Your objective -
Without skipping any entry, transcribe the data word for word.

The data -
▬▬▬

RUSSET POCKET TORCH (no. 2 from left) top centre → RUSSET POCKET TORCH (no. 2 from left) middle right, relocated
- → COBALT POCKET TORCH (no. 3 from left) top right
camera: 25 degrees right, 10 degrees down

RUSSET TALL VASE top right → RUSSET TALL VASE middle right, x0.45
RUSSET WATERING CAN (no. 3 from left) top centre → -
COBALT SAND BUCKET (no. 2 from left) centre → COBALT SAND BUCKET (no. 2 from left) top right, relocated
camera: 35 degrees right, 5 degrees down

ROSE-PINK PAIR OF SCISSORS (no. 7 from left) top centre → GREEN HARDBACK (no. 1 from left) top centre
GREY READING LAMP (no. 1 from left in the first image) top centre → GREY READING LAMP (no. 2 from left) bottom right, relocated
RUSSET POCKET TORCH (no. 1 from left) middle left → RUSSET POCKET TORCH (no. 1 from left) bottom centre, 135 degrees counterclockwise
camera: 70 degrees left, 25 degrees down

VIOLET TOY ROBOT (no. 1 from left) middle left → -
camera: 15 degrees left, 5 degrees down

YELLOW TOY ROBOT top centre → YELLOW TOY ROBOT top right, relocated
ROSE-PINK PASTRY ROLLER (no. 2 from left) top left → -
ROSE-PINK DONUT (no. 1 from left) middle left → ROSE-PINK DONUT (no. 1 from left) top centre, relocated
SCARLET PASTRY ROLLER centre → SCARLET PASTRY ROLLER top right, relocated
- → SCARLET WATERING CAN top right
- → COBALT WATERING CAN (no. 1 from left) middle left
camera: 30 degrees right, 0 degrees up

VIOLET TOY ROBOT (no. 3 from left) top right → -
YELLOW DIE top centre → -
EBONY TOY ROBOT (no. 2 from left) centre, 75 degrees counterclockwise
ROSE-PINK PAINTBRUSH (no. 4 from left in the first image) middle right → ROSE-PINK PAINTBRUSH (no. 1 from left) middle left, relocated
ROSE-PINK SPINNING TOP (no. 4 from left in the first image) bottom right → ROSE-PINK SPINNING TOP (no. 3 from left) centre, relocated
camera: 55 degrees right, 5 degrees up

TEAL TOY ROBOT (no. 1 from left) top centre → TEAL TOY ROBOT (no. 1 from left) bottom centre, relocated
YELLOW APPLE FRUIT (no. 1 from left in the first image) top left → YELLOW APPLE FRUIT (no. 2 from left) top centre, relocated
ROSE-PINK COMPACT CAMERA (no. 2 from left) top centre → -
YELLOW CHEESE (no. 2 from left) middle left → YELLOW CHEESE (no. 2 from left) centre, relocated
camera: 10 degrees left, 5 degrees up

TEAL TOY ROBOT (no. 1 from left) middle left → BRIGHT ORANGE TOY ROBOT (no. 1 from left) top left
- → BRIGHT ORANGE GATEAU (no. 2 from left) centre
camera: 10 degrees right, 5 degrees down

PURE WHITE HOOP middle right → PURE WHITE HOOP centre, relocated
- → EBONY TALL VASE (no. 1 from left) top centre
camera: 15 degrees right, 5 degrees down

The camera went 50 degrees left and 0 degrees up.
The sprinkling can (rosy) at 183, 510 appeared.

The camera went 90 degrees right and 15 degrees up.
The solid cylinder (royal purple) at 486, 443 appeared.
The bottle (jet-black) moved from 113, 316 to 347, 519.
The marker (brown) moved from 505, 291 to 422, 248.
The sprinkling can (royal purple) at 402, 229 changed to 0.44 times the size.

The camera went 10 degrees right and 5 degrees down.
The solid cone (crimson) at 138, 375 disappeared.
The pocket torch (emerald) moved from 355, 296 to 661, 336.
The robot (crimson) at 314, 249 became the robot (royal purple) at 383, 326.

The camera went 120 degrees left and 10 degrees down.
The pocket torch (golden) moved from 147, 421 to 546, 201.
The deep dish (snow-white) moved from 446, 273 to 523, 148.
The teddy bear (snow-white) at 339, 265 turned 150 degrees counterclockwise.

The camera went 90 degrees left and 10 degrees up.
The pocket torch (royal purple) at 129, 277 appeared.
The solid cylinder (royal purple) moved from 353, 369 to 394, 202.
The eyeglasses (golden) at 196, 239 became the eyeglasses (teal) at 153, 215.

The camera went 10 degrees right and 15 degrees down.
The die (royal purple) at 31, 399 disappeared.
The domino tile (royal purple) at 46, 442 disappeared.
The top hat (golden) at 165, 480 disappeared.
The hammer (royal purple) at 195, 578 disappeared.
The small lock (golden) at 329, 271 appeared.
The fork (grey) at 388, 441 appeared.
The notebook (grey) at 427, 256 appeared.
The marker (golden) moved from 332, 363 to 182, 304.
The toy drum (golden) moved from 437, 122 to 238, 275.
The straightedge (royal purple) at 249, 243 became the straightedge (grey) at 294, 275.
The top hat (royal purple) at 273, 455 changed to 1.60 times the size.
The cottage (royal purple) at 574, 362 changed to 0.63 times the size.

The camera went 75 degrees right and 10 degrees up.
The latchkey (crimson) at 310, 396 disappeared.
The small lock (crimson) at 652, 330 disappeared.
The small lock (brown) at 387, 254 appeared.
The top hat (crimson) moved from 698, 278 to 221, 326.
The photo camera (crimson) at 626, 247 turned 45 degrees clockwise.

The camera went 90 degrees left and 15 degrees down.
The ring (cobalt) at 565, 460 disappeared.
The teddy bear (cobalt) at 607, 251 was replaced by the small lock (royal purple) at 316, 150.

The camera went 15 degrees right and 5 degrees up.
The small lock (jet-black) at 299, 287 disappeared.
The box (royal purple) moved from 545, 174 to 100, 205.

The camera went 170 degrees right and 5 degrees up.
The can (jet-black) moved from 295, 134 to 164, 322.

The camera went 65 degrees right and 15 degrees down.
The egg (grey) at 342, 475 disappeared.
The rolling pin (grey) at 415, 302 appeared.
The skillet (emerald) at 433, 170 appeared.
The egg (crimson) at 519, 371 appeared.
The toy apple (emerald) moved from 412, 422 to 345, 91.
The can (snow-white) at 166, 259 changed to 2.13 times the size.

▬▬▬

Answer below -
RUSSET POCKET TORCH (no. 2 from left) top centre → RUSSET POCKET TORCH (no. 2 from left) middle right, relocated
- → COBALT POCKET TORCH (no. 3 from left) top right
camera: 25 degrees right, 10 degrees down

RUSSET TALL VASE top right → RUSSET TALL VASE middle right, x0.45
RUSSET WATERING CAN (no. 3 from left) top centre → -
COBALT SAND BUCKET (no. 2 from left) centre → COBALT SAND BUCKET (no. 2 from left) top right, relocated
camera: 35 degrees right, 5 degrees down

ROSE-PINK PAIR OF SCISSORS (no. 7 from left) top centre → GREEN HARDBACK (no. 1 from left) top centre
GREY READING LAMP (no. 1 from left in the first image) top centre → GREY READING LAMP (no. 2 from left) bottom right, relocated
RUSSET POCKET TORCH (no. 1 from left) middle left → RUSSET POCKET TORCH (no. 1 from left) bottom centre, 135 degrees counterclockwise
camera: 70 degrees left, 25 degrees down

VIOLET TOY ROBOT (no. 1 from left) middle left → -
camera: 15 degrees left, 5 degrees down

YELLOW TOY ROBOT top centre → YELLOW TOY ROBOT top right, relocated
ROSE-PINK PASTRY ROLLER (no. 2 from left) top left → -
ROSE-PINK DONUT (no. 1 from left) middle left → ROSE-PINK DONUT (no. 1 from left) top centre, relocated
SCARLET PASTRY ROLLER centre → SCARLET PASTRY ROLLER top right, relocated
- → SCARLET WATERING CAN top right
- → COBALT WATERING CAN (no. 1 from left) middle left
camera: 30 degrees right, 0 degrees up

VIOLET TOY ROBOT (no. 3 from left) top right → -
YELLOW DIE top centre → -
EBONY TOY ROBOT (no. 2 from left) centre, 75 degrees counterclockwise
ROSE-PINK PAINTBRUSH (no. 4 from left in the first image) middle right → ROSE-PINK PAINTBRUSH (no. 1 from left) middle left, relocated
ROSE-PINK SPINNING TOP (no. 4 from left in the first image) bottom right → ROSE-PINK SPINNING TOP (no. 3 from left) centre, relocated
camera: 55 degrees right, 5 degrees up

TEAL TOY ROBOT (no. 1 from left) top centre → TEAL TOY ROBOT (no. 1 from left) bottom centre, relocated
YELLOW APPLE FRUIT (no. 1 from left in the first image) top left → YELLOW APPLE FRUIT (no. 2 from left) top centre, relocated
ROSE-PINK COMPACT CAMERA (no. 2 from left) top centre → -
YELLOW CHEESE (no. 2 from left) middle left → YELLOW CHEESE (no. 2 from left) centre, relocated
camera: 10 degrees left, 5 degrees up

TEAL TOY ROBOT (no. 1 from left) middle left → BRIGHT ORANGE TOY ROBOT (no. 1 from left) top left
- → BRIGHT ORANGE GATEAU (no. 2 from left) centre
camera: 10 degrees right, 5 degrees down

PURE WHITE HOOP middle right → PURE WHITE HOOP centre, relocated
- → EBONY TALL VASE (no. 1 from left) top centre
camera: 15 degrees right, 5 degrees down

The camera went 50 degrees left and 0 degrees up.
The sprinkling can (rosy) at 183, 510 appeared.

The camera went 90 degrees right and 15 degrees up.
The solid cylinder (royal purple) at 486, 443 appeared.
The bottle (jet-black) moved from 113, 316 to 347, 519.
The marker (brown) moved from 505, 291 to 422, 248.
The sprinkling can (royal purple) at 402, 229 changed to 0.44 times the size.

The camera went 10 degrees right and 5 degrees down.
The solid cone (crimson) at 138, 375 disappeared.
The pocket torch (emerald) moved from 355, 296 to 661, 336.
The robot (crimson) at 314, 249 became the robot (royal purple) at 383, 326.

The camera went 120 degrees left and 10 degrees down.
The pocket torch (golden) moved from 147, 421 to 546, 201.
The deep dish (snow-white) moved from 446, 273 to 523, 148.
The teddy bear (snow-white) at 339, 265 turned 150 degrees counterclockwise.

The camera went 90 degrees left and 10 degrees up.
The pocket torch (royal purple) at 129, 277 appeared.
The solid cylinder (royal purple) moved from 353, 369 to 394, 202.
The eyeglasses (golden) at 196, 239 became the eyeglasses (teal) at 153, 215.

The camera went 10 degrees right and 15 degrees down.
The die (royal purple) at 31, 399 disappeared.
The domino tile (royal purple) at 46, 442 disappeared.
The top hat (golden) at 165, 480 disappeared.
The hammer (royal purple) at 195, 578 disappeared.
The small lock (golden) at 329, 271 appeared.
The fork (grey) at 388, 441 appeared.
The notebook (grey) at 427, 256 appeared.
The marker (golden) moved from 332, 363 to 182, 304.
The toy drum (golden) moved from 437, 122 to 238, 275.
The straightedge (royal purple) at 249, 243 became the straightedge (grey) at 294, 275.
The top hat (royal purple) at 273, 455 changed to 1.60 times the size.
The cottage (royal purple) at 574, 362 changed to 0.63 times the size.

The camera went 75 degrees right and 10 degrees up.
The latchkey (crimson) at 310, 396 disappeared.
The small lock (crimson) at 652, 330 disappeared.
The small lock (brown) at 387, 254 appeared.
The top hat (crimson) moved from 698, 278 to 221, 326.
The photo camera (crimson) at 626, 247 turned 45 degrees clockwise.

The camera went 90 degrees left and 15 degrees down.
The ring (cobalt) at 565, 460 disappeared.
The teddy bear (cobalt) at 607, 251 was replaced by the small lock (royal purple) at 316, 150.

The camera went 15 degrees right and 5 degrees up.
The small lock (jet-black) at 299, 287 disappeared.
The box (royal purple) moved from 545, 174 to 100, 205.

The camera went 170 degrees right and 5 degrees up.
The can (jet-black) moved from 295, 134 to 164, 322.

The camera went 65 degrees right and 15 degrees down.
The egg (grey) at 342, 475 disappeared.
The rolling pin (grey) at 415, 302 appeared.
The skillet (emerald) at 433, 170 appeared.
The egg (crimson) at 519, 371 appeared.
The toy apple (emerald) moved from 412, 422 to 345, 91.
The can (snow-white) at 166, 259 changed to 2.13 times the size.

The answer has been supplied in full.